:: Extracted material

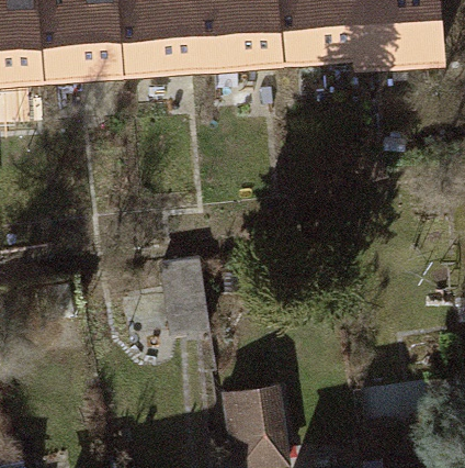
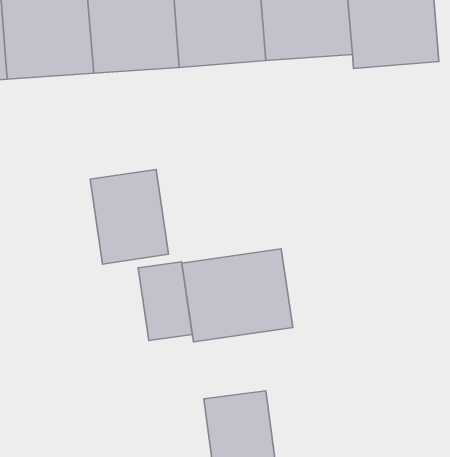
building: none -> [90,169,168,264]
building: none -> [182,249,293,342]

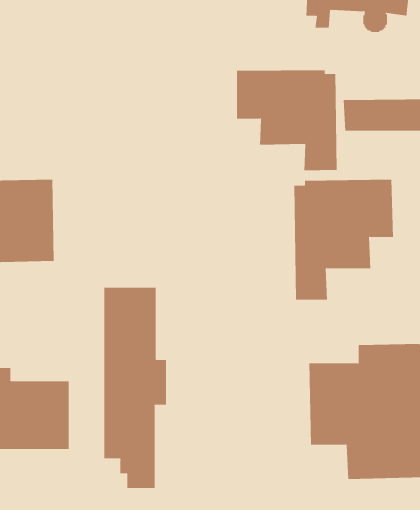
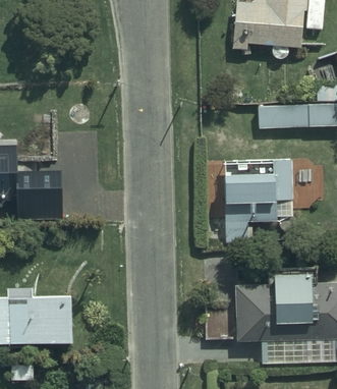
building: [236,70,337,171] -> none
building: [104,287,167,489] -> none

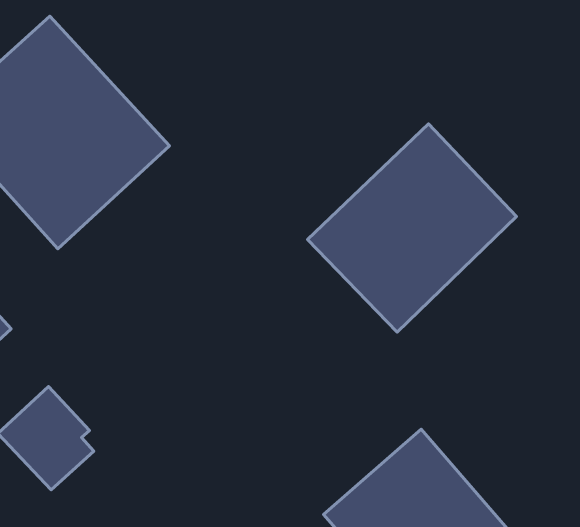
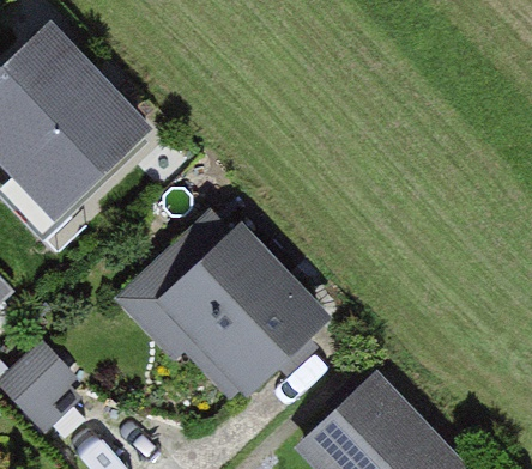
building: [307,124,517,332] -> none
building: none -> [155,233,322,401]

::::

Job: In your copy, include no pictures; print every line above exactly.

Answer to the exercise:
building: none -> [90,169,168,264]
building: none -> [182,249,293,342]

building: [236,70,337,171] -> none
building: [104,287,167,489] -> none

building: [307,124,517,332] -> none
building: none -> [155,233,322,401]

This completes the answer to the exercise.